--- Goal of the exercise ---
Starting with the line containing "orange phone [193,292,240,359]" and going on through the line containing "camera: 110 degrees left, 0 degrees up", return the lines of the data below exactly, and only those.

(Extracted records)
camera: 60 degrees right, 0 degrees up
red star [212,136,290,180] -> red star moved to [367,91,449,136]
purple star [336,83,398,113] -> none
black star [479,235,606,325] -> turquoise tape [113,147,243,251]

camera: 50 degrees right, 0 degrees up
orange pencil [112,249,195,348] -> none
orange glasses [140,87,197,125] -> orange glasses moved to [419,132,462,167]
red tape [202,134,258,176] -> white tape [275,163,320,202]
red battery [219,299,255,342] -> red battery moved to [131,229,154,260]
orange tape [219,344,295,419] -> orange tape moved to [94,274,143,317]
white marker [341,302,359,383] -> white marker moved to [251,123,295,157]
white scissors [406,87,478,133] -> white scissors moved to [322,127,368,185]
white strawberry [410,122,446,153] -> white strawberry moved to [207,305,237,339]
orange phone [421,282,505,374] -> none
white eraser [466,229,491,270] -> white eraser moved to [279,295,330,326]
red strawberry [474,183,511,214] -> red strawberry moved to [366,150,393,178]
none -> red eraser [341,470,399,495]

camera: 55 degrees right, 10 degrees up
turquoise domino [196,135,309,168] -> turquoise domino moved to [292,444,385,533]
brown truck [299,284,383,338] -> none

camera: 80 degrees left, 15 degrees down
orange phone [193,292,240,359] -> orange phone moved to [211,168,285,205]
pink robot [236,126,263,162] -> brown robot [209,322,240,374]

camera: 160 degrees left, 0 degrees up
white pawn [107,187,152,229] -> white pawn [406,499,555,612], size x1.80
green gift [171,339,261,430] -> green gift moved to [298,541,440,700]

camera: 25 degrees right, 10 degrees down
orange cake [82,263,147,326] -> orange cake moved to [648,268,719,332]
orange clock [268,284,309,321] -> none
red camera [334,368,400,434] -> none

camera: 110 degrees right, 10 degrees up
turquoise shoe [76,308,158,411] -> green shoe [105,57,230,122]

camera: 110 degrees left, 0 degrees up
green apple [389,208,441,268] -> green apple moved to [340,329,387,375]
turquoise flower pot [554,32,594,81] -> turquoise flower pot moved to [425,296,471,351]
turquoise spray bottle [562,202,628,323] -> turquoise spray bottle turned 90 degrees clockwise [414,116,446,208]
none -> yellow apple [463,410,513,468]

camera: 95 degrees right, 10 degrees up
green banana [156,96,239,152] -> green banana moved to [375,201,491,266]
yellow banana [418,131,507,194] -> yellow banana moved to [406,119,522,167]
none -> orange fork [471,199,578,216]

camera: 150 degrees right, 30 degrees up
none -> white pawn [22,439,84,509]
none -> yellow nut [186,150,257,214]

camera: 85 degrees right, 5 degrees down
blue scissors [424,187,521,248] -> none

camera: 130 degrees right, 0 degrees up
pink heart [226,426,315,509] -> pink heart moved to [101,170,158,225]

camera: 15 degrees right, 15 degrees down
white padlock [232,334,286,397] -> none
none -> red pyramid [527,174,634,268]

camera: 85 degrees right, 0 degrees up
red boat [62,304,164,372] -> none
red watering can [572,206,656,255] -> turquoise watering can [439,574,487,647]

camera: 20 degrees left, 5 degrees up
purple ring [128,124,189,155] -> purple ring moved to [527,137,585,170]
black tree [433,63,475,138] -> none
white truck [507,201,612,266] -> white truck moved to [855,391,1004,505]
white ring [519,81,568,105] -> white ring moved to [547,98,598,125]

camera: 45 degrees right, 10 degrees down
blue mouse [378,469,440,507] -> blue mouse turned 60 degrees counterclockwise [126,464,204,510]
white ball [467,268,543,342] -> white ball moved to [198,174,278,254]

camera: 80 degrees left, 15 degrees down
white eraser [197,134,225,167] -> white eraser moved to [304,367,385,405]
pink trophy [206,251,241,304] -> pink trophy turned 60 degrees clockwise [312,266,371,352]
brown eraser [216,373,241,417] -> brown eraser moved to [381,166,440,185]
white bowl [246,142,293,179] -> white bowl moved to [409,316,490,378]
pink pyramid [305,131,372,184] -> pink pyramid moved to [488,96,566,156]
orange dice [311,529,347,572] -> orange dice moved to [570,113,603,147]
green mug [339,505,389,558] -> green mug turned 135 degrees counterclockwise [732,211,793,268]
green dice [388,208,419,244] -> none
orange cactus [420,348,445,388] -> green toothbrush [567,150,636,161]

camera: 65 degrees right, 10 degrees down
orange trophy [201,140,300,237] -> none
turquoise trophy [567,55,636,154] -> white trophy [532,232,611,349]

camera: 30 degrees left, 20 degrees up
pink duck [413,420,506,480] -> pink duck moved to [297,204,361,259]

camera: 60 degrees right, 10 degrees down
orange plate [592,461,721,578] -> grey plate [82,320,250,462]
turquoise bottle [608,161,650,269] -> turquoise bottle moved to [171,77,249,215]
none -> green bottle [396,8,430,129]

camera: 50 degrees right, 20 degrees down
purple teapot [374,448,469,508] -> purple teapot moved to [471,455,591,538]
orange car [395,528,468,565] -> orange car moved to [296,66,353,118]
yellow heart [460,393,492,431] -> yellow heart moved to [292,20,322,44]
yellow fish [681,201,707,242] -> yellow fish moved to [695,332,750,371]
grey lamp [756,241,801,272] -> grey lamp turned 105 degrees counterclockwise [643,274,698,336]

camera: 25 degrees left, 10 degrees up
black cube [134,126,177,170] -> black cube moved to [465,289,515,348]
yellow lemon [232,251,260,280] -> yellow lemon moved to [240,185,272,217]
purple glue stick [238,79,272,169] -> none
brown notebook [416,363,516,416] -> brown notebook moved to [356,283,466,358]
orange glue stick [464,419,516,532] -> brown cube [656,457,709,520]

--- Task answer ---
orange phone [193,292,240,359] -> orange phone moved to [211,168,285,205]
pink robot [236,126,263,162] -> brown robot [209,322,240,374]

camera: 160 degrees left, 0 degrees up
white pawn [107,187,152,229] -> white pawn [406,499,555,612], size x1.80
green gift [171,339,261,430] -> green gift moved to [298,541,440,700]

camera: 25 degrees right, 10 degrees down
orange cake [82,263,147,326] -> orange cake moved to [648,268,719,332]
orange clock [268,284,309,321] -> none
red camera [334,368,400,434] -> none

camera: 110 degrees right, 10 degrees up
turquoise shoe [76,308,158,411] -> green shoe [105,57,230,122]

camera: 110 degrees left, 0 degrees up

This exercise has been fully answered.